EXERCISE
Where the listing shows an image, skip it and output all other material unchanged.

AVAILABLE DATA

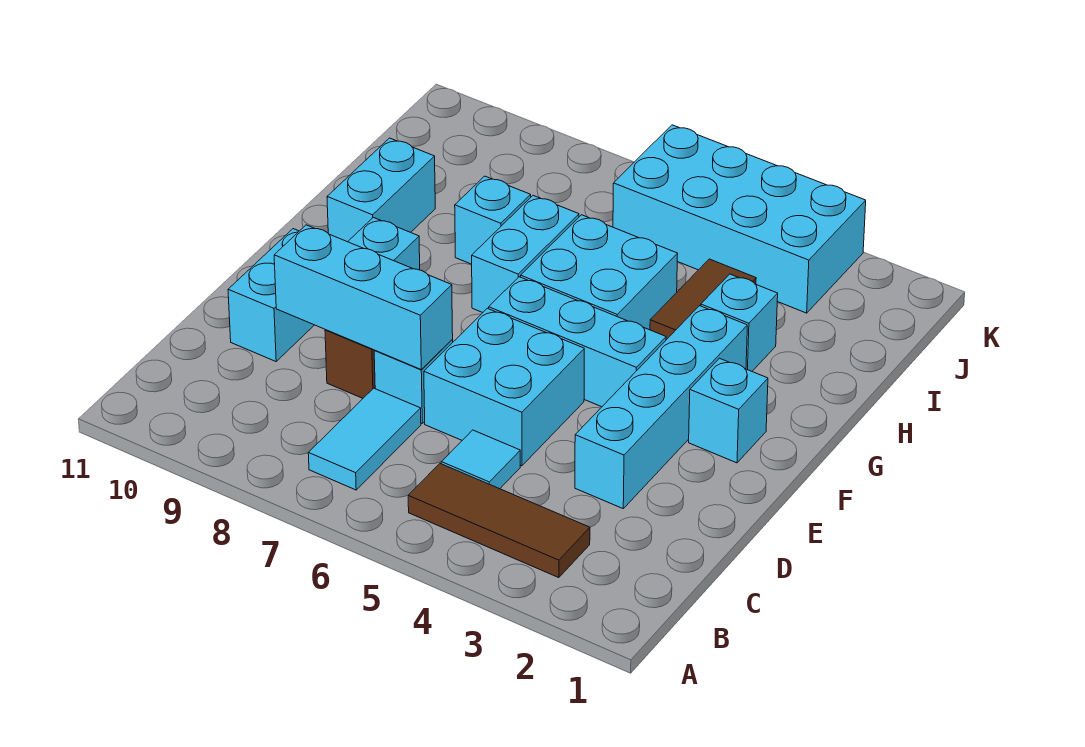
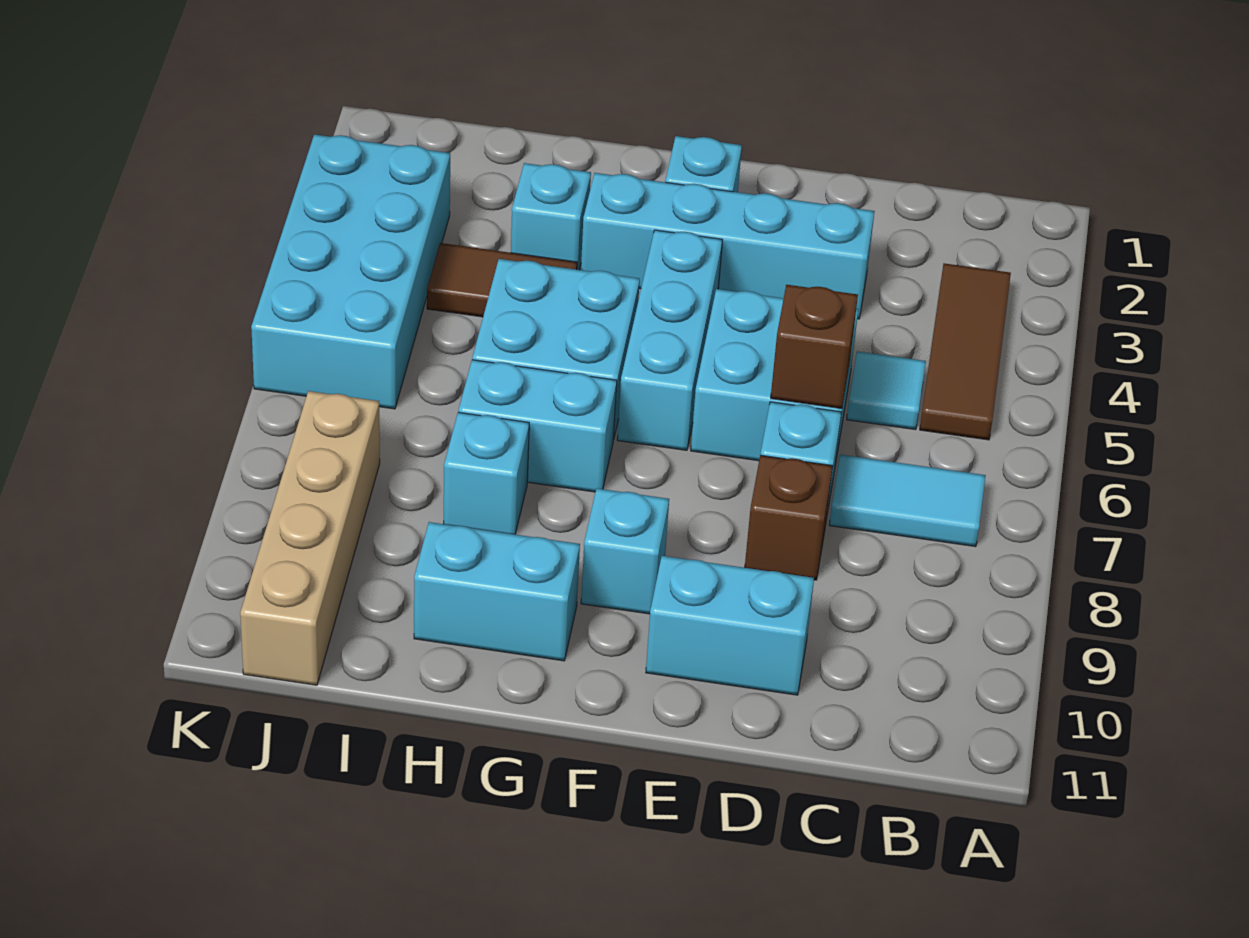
none -> brown brick D6 level 2
cyan brick D7:D9 level 2 -> none
none -> tan brick J8:J11 level 1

RESPONSE BOX
none -> brown brick D6 level 2
cyan brick D7:D9 level 2 -> none
none -> tan brick J8:J11 level 1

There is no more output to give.